What to do -
Your task is to write out the complete listing exactly as it is shown.

--- Start of Data for processing ---

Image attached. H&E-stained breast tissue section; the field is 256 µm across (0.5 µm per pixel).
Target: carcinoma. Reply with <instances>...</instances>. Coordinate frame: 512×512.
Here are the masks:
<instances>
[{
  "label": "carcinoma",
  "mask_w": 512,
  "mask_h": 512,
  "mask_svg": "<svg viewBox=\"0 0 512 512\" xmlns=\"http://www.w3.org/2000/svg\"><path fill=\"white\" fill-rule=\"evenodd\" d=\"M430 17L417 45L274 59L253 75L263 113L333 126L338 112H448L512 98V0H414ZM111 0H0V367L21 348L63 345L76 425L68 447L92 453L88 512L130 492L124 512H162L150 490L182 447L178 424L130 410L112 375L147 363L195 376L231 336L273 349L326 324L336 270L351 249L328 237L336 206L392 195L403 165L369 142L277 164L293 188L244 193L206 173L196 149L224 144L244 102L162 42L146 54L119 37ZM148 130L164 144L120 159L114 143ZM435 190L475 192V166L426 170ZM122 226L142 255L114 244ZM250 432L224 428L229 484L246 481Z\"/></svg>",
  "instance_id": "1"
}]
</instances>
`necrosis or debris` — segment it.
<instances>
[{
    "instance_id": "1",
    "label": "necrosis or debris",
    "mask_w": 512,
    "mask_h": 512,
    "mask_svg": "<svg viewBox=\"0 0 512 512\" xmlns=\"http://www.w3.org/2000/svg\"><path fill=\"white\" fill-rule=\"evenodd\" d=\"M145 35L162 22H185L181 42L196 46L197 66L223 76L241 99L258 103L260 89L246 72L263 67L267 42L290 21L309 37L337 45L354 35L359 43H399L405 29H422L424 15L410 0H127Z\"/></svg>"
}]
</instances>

--- End of Data for processing ---

Reply -
Image attached. H&E-stained breast tissue section; the field is 256 µm across (0.5 µm per pixel).
Target: carcinoma. Reply with <instances>...</instances>. Coordinate frame: 512×512.
Here are the masks:
<instances>
[{
  "label": "carcinoma",
  "mask_w": 512,
  "mask_h": 512,
  "mask_svg": "<svg viewBox=\"0 0 512 512\" xmlns=\"http://www.w3.org/2000/svg\"><path fill=\"white\" fill-rule=\"evenodd\" d=\"M430 17L417 45L274 59L253 75L263 113L333 126L338 112H448L512 98V0H414ZM111 0H0V367L21 348L63 345L76 425L68 447L92 453L88 512L130 492L124 512H162L150 490L182 447L178 424L130 410L112 375L147 363L195 376L231 336L273 349L326 324L336 270L351 249L328 237L336 206L392 195L403 165L369 142L277 164L293 188L244 193L206 173L196 149L224 144L244 102L162 42L146 54L119 37ZM148 130L164 144L120 159L114 143ZM435 190L475 192V166L426 170ZM122 226L142 255L114 244ZM250 432L224 428L229 484L246 481Z\"/></svg>",
  "instance_id": "1"
}]
</instances>
`necrosis or debris` — segment it.
<instances>
[{
    "instance_id": "1",
    "label": "necrosis or debris",
    "mask_w": 512,
    "mask_h": 512,
    "mask_svg": "<svg viewBox=\"0 0 512 512\" xmlns=\"http://www.w3.org/2000/svg\"><path fill=\"white\" fill-rule=\"evenodd\" d=\"M145 35L162 22H185L181 42L196 46L197 66L223 76L241 99L258 103L260 89L246 72L263 67L267 42L290 21L309 37L337 45L354 35L359 43H399L405 29H422L424 15L410 0H127Z\"/></svg>"
}]
</instances>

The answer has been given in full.